Only reproduce the lines from the line containing "(684, 226) = (558, 195): yellow" onward, exactly, through the final line of the data below.

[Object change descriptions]
%%

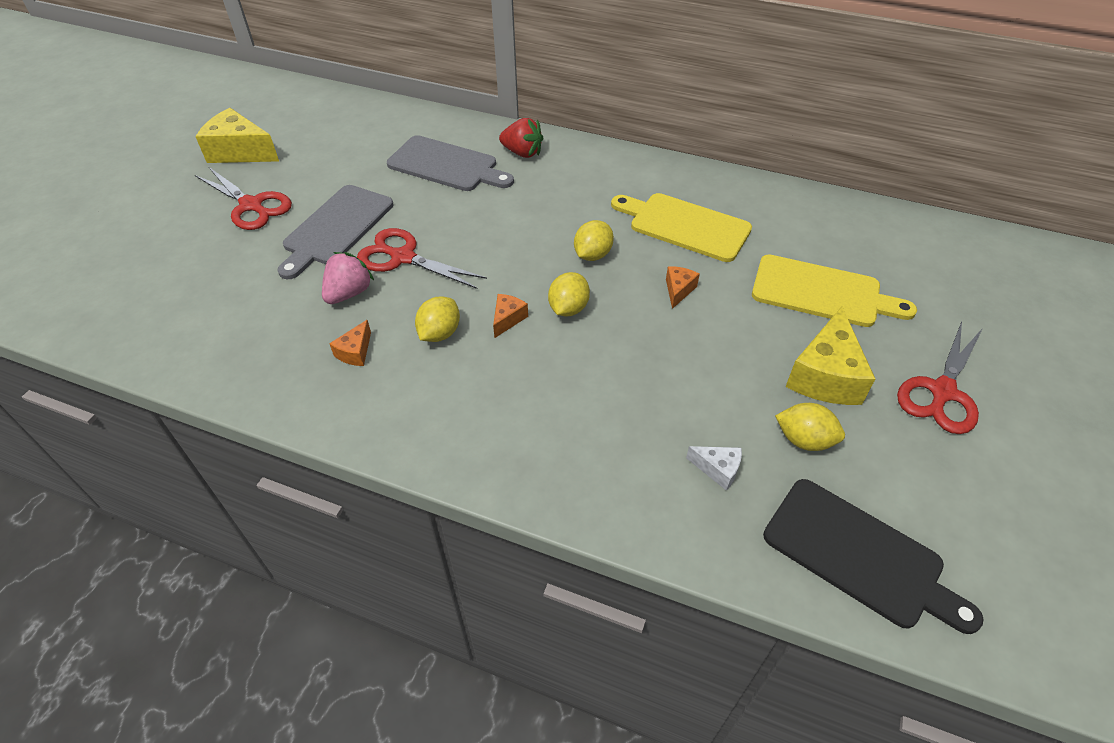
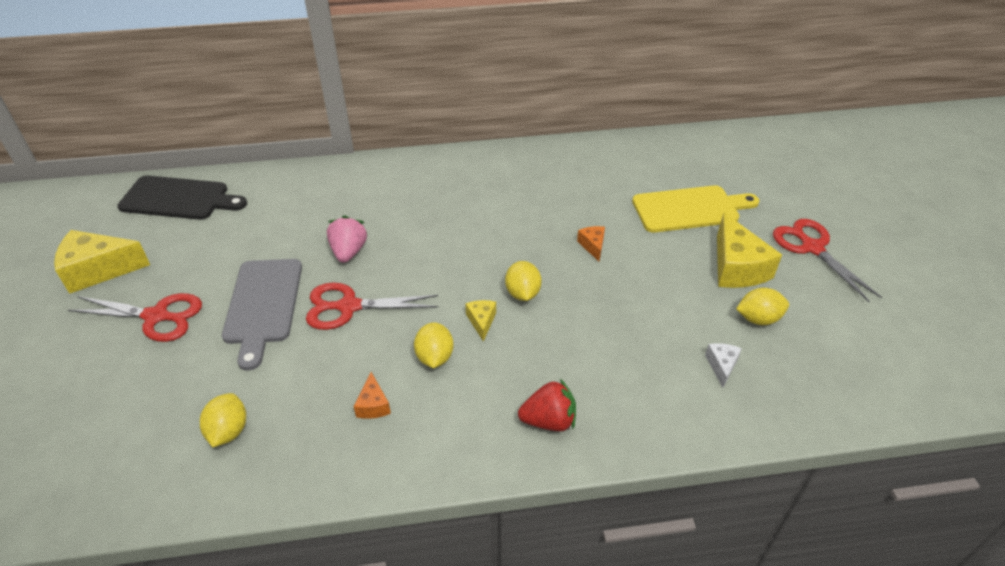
camera: 30 degrees left, 5 degrees down
(349, 293) = (324, 357): pink strawberry -> pink strawberry (348, 252)
(446, 165) = (323, 213): grey cutting board -> none
(507, 319) = (481, 321): orange cheese -> yellow cheese
(522, 153) = (382, 180): red strawberry -> red strawberry (549, 420)
(592, 255) = (507, 243): yellow lemon -> yellow lemon (228, 431)
(684, 226) = (558, 195): yellow cutting board -> none
(718, 469) = (721, 366): white cheese -> white cheese turned 75 degrees counterclockwise
(859, 555) = (848, 381): black cutting board -> black cutting board (179, 199)
(942, 392) = (812, 248): red scissors -> red scissors turned 150 degrees clockwise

%%

* **SOLVED EXERCISE**
(684, 226) = (558, 195): yellow cutting board -> none
(718, 469) = (721, 366): white cheese -> white cheese turned 75 degrees counterclockwise
(859, 555) = (848, 381): black cutting board -> black cutting board (179, 199)
(942, 392) = (812, 248): red scissors -> red scissors turned 150 degrees clockwise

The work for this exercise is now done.